> [What the task requires] Using the listing below, please gather every line containing the word "yellow".

> [Extracted information]
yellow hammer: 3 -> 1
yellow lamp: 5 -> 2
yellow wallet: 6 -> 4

* * *

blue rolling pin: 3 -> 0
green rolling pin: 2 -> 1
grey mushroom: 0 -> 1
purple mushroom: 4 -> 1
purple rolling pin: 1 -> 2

--

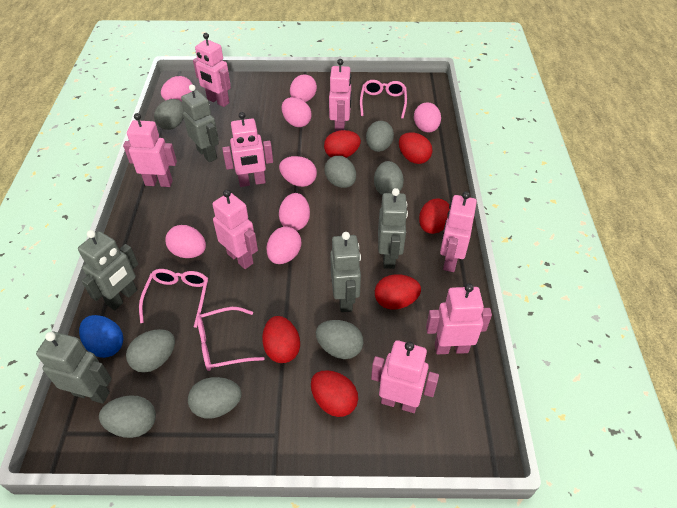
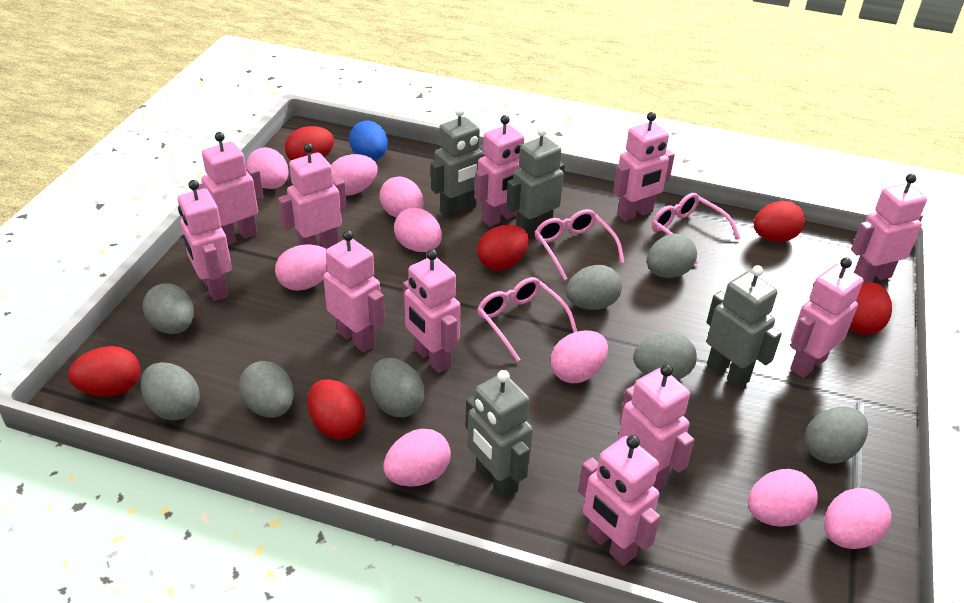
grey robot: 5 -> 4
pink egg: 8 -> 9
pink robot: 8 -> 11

> [Response]
yellow hammer: 3 -> 1
yellow lamp: 5 -> 2
yellow wallet: 6 -> 4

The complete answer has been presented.